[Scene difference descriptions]
◇ ◇ ◇ ◇

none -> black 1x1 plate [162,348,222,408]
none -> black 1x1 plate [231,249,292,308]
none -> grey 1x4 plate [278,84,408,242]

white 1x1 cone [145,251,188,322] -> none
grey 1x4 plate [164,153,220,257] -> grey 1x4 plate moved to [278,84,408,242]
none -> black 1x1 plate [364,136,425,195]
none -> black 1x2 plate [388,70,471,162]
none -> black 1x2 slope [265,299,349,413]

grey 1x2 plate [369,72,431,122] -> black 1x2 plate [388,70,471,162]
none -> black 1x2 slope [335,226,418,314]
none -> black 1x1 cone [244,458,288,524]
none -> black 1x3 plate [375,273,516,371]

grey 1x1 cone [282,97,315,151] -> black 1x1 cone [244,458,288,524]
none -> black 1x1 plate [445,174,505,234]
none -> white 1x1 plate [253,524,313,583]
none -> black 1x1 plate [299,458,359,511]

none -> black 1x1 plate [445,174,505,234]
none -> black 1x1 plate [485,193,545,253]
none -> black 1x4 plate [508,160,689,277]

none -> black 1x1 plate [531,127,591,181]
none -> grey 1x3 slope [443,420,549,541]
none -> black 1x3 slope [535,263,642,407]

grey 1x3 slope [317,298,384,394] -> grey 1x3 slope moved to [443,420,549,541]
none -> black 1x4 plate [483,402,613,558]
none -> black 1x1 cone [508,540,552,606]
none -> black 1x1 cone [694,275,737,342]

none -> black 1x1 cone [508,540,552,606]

◇ ◇ ◇ ◇

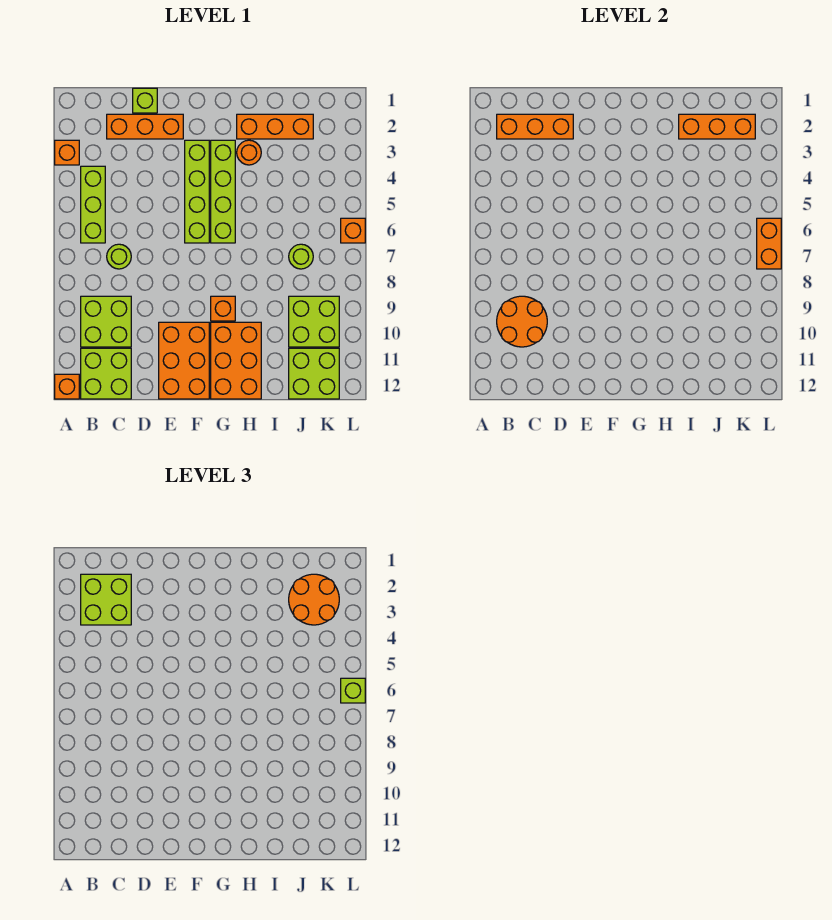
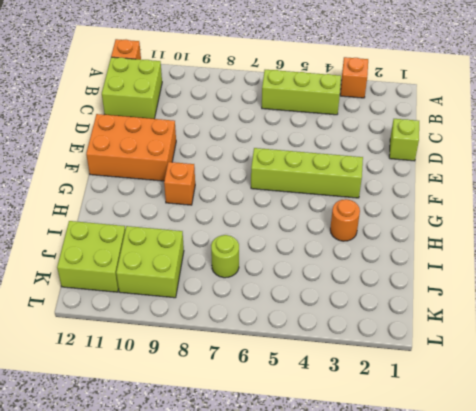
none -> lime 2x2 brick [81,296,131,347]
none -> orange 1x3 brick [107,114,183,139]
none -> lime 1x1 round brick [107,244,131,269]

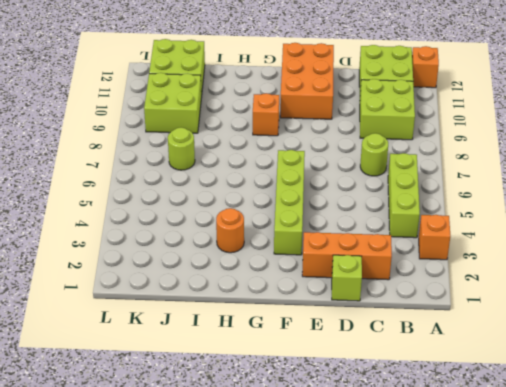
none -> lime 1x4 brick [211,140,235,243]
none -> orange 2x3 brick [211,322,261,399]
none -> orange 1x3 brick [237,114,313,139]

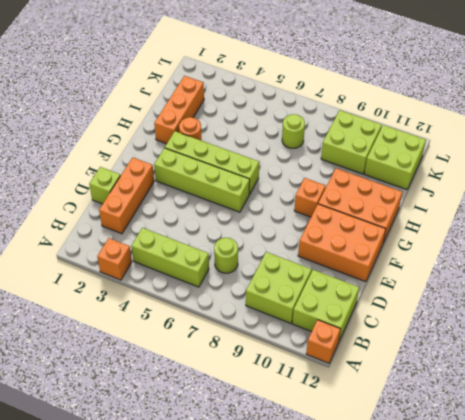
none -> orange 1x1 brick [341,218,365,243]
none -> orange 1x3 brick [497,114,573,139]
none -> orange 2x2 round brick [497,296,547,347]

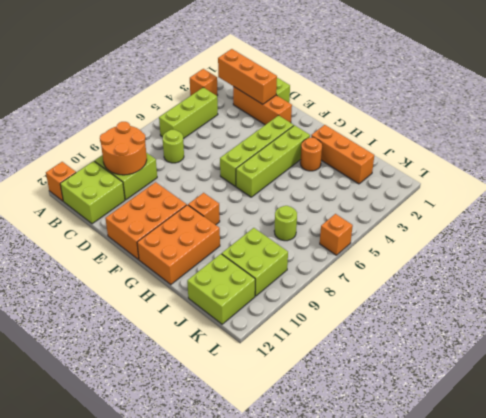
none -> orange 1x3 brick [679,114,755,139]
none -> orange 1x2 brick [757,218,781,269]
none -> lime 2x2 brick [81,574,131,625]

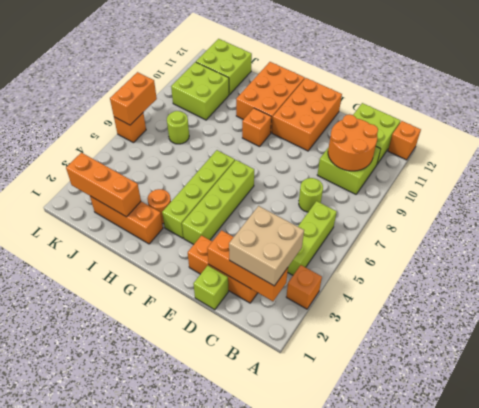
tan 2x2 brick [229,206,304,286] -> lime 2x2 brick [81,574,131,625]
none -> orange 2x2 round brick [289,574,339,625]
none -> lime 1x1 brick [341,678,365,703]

◇ ◇ ◇ ◇

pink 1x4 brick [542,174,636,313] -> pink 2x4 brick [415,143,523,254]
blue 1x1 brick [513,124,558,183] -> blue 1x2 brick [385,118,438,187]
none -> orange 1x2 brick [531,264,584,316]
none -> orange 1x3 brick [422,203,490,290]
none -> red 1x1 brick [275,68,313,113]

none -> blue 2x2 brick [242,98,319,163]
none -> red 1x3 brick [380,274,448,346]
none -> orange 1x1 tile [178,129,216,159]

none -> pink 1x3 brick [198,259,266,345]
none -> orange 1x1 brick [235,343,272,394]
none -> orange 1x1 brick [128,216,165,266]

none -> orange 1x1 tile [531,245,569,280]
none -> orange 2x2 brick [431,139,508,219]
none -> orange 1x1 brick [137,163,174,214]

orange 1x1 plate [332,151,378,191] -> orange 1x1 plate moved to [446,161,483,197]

◇ ◇ ◇ ◇

EXERCISE INSTRUCTIONS:
Start with the line above that contains "white 1x1 cone [145,251,188,322] -> none" and end with the line that contains "none -> black 1x3 plate [375,273,516,371]". Write out those lines exactly, and only those.

ANSWER TO THIS EXERCISE:
white 1x1 cone [145,251,188,322] -> none
grey 1x4 plate [164,153,220,257] -> grey 1x4 plate moved to [278,84,408,242]
none -> black 1x1 plate [364,136,425,195]
none -> black 1x2 plate [388,70,471,162]
none -> black 1x2 slope [265,299,349,413]

grey 1x2 plate [369,72,431,122] -> black 1x2 plate [388,70,471,162]
none -> black 1x2 slope [335,226,418,314]
none -> black 1x1 cone [244,458,288,524]
none -> black 1x3 plate [375,273,516,371]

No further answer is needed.